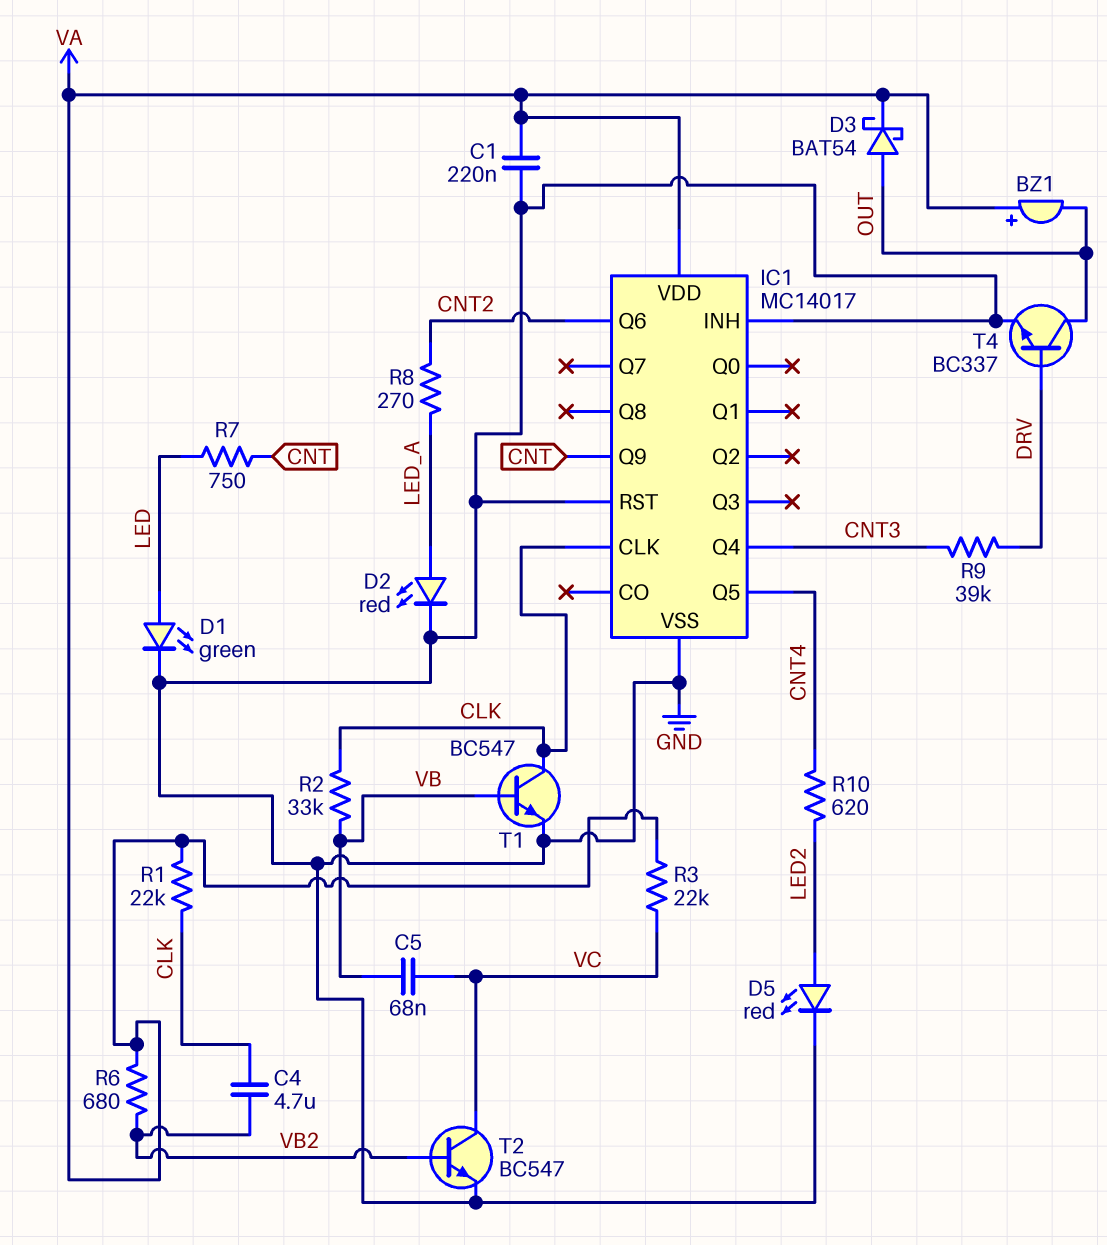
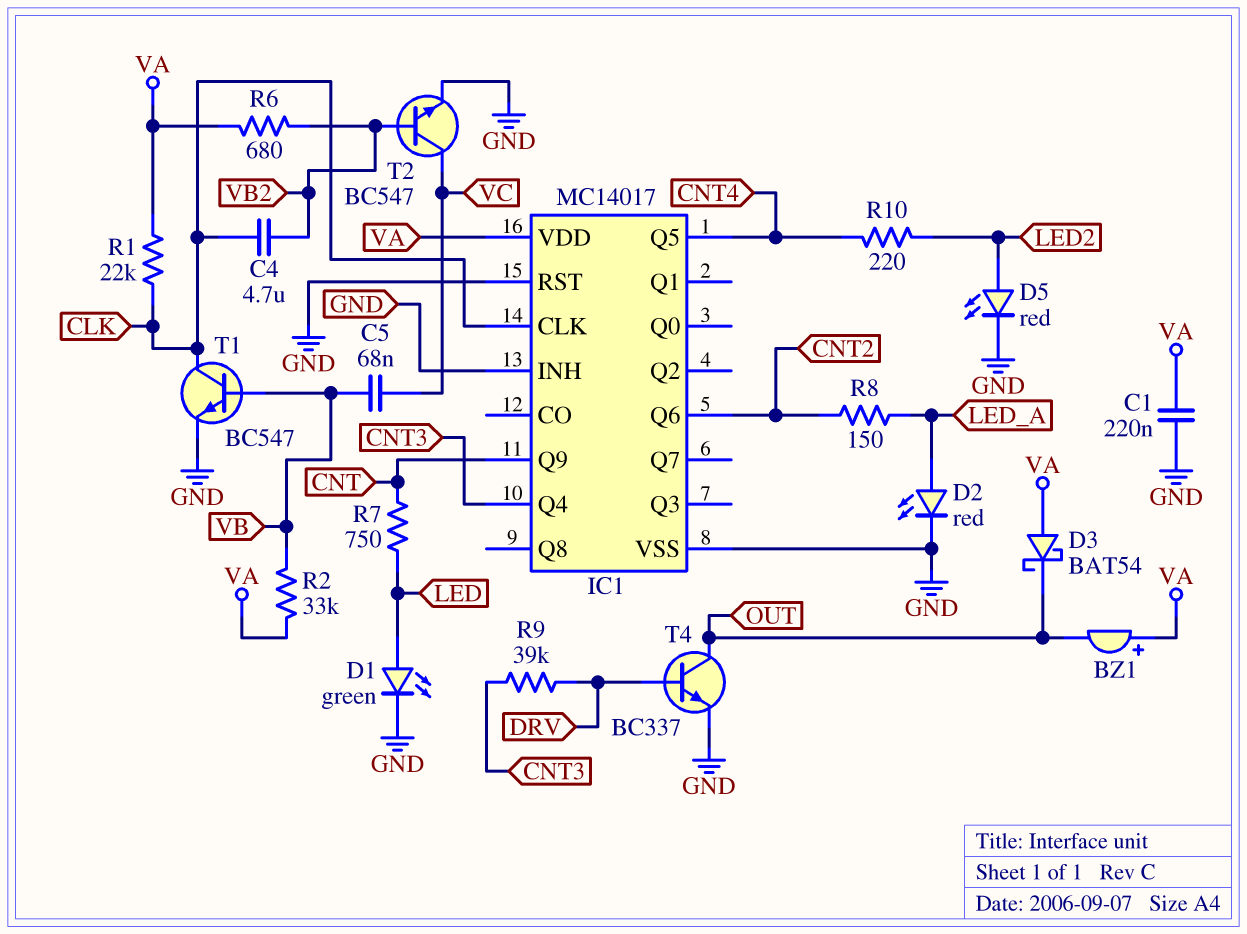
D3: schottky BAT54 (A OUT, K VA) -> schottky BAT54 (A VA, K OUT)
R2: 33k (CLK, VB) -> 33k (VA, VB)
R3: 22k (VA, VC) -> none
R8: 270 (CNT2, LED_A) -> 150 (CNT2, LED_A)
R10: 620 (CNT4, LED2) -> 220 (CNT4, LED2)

■ What is expected
What you hand back should match the listing exactly, except that no pictures appear.

■ The answer
D3: schottky BAT54 (A OUT, K VA) -> schottky BAT54 (A VA, K OUT)
R2: 33k (CLK, VB) -> 33k (VA, VB)
R3: 22k (VA, VC) -> none
R8: 270 (CNT2, LED_A) -> 150 (CNT2, LED_A)
R10: 620 (CNT4, LED2) -> 220 (CNT4, LED2)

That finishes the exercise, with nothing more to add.